== Task statement ==
Take the listing below and write it out again exactly, skipping any picture that it holds.

= = = =

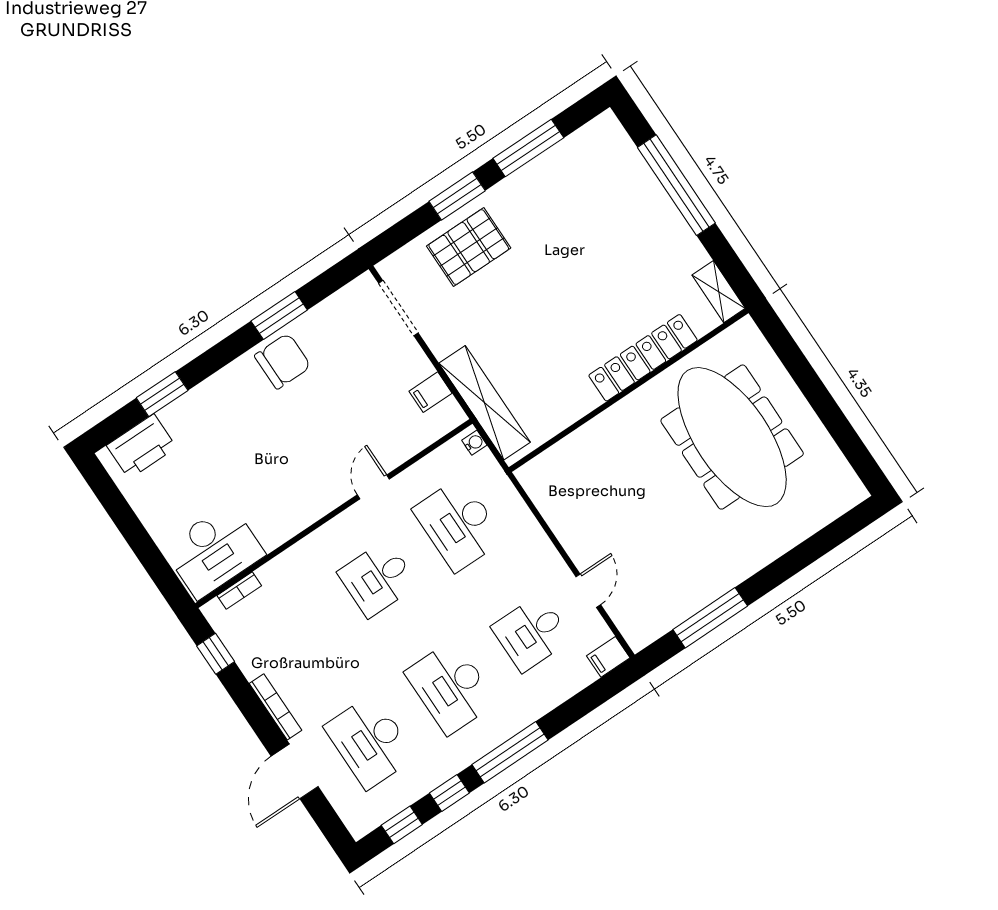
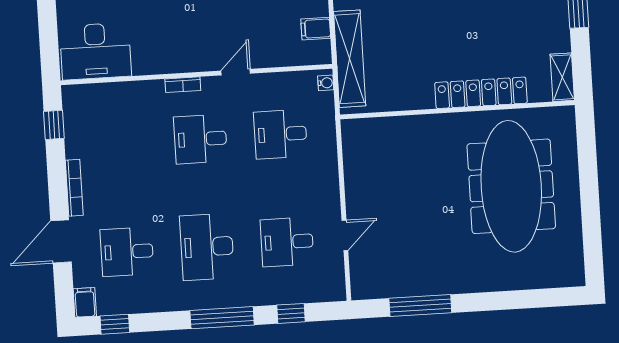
desk: (458, 524) -> (280, 134), width x0.73
bookcase: (239, 591) -> (183, 85), moved
filing cabinet: (608, 657) -> (85, 302), moved, turned 90
desk: (370, 742) -> (127, 252), width x0.73
window: (449, 793) -> (291, 313), moved

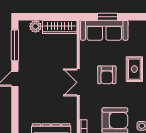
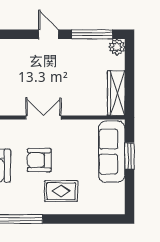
plant: (36, 26) -> (117, 47), moved
armchair: (107, 75) -> (39, 160), moved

= = = =

== Solution to the problem ==
desk: (458, 524) -> (280, 134), width x0.73
bookcase: (239, 591) -> (183, 85), moved
filing cabinet: (608, 657) -> (85, 302), moved, turned 90
desk: (370, 742) -> (127, 252), width x0.73
window: (449, 793) -> (291, 313), moved

plant: (36, 26) -> (117, 47), moved
armchair: (107, 75) -> (39, 160), moved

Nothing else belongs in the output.